(Stored data)
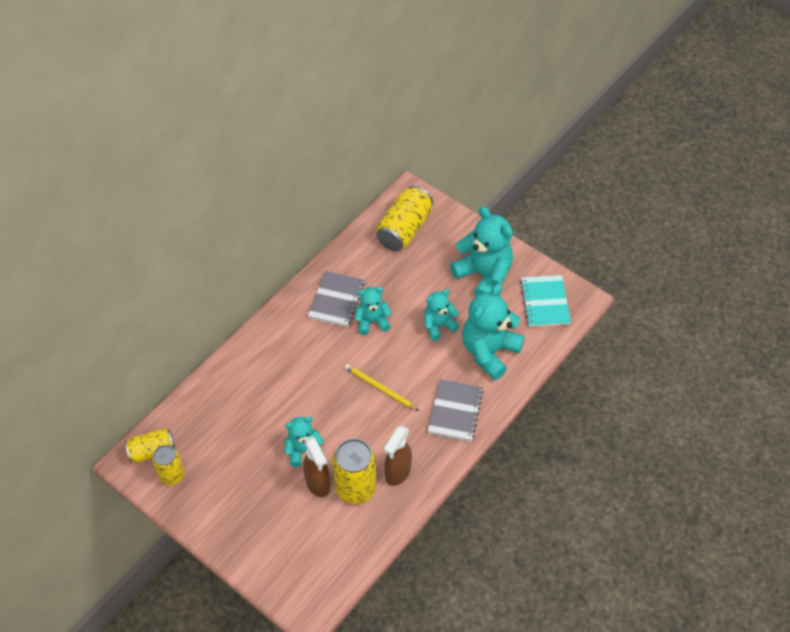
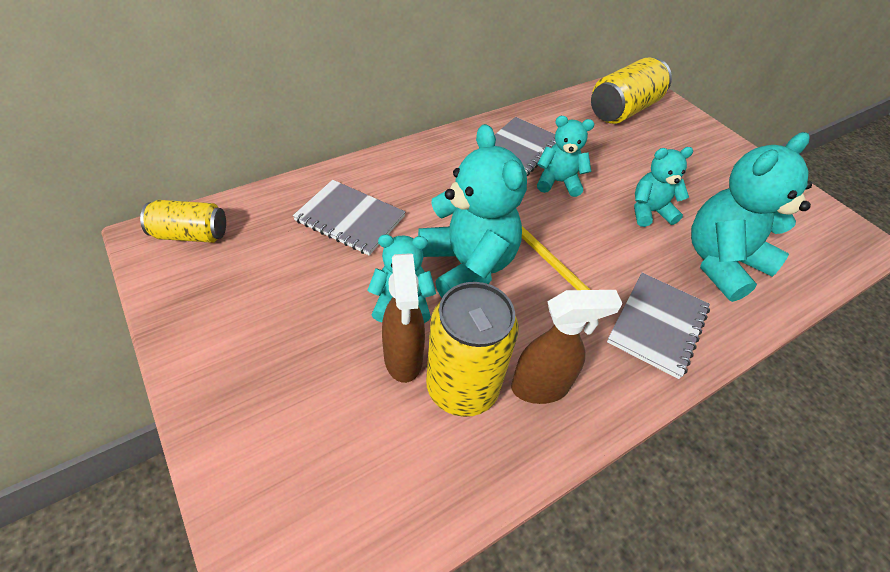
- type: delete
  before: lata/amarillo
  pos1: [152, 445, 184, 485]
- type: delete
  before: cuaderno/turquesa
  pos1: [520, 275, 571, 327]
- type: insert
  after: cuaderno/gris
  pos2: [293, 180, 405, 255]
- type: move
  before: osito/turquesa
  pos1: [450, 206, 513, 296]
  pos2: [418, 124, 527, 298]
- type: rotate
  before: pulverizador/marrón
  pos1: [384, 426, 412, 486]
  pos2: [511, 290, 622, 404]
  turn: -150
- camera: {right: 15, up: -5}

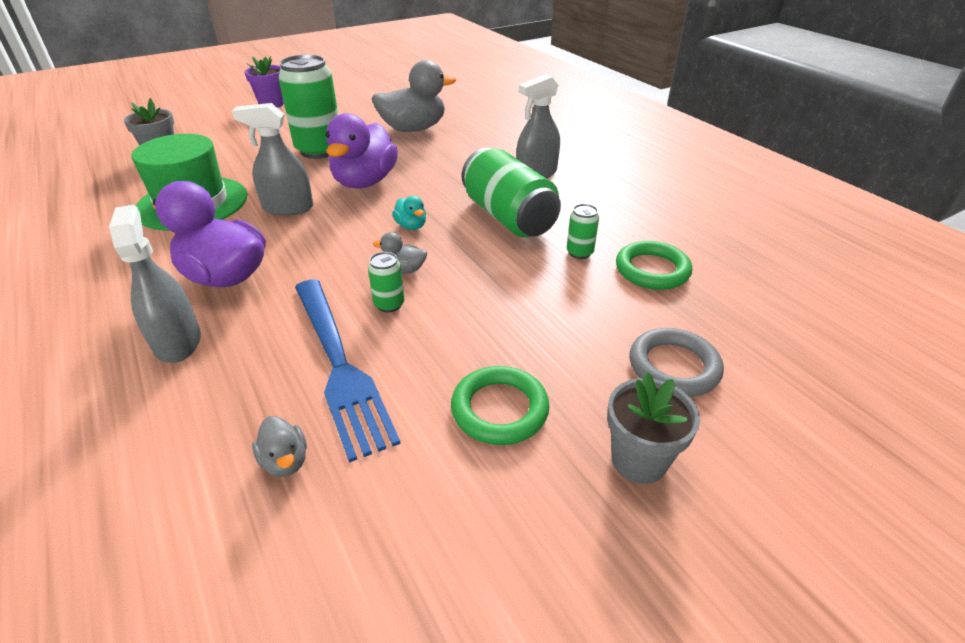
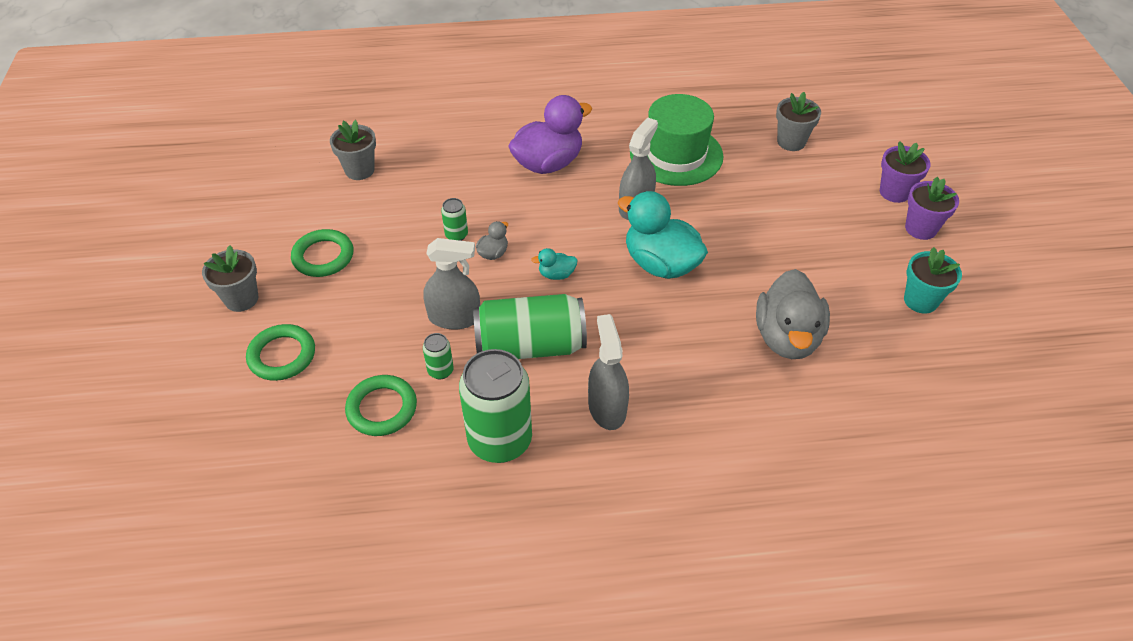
- type: delete
  before: tenedor/azul
  pos1: [295, 279, 401, 463]
- type: insert
  after: maceta/morado
  pos2: [880, 141, 930, 203]
- type: insert
  after: maceta/turquesa
  pos2: [904, 247, 962, 314]
- type: move
  before: pulverizador/gris
  pos1: [109, 205, 201, 363]
  pos2: [424, 238, 480, 329]
- type: move
  before: lata/verde
  pos1: [278, 54, 338, 159]
  pos2: [459, 349, 532, 463]
- type: replace
  before: pato/gris
  after: maceta/gris
  pos1: [252, 416, 307, 477]
  pos2: [330, 120, 376, 180]
- type: recolor
  before: pato/morado
  after: pato/turquesa
  pos1: [326, 113, 398, 188]
  pos2: [618, 191, 708, 279]
- type: recolor
  before: anillo/gris
  after: anillo/verde
  pos1: [630, 328, 724, 397]
  pos2: [246, 324, 315, 381]
- camera: {right: 115, up: 10}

ASSIGNED TASK: From the records, copy every line that has the string "cuaderno" in it.

ANSWER SECTION:
  before: cuaderno/turquesa
  after: cuaderno/gris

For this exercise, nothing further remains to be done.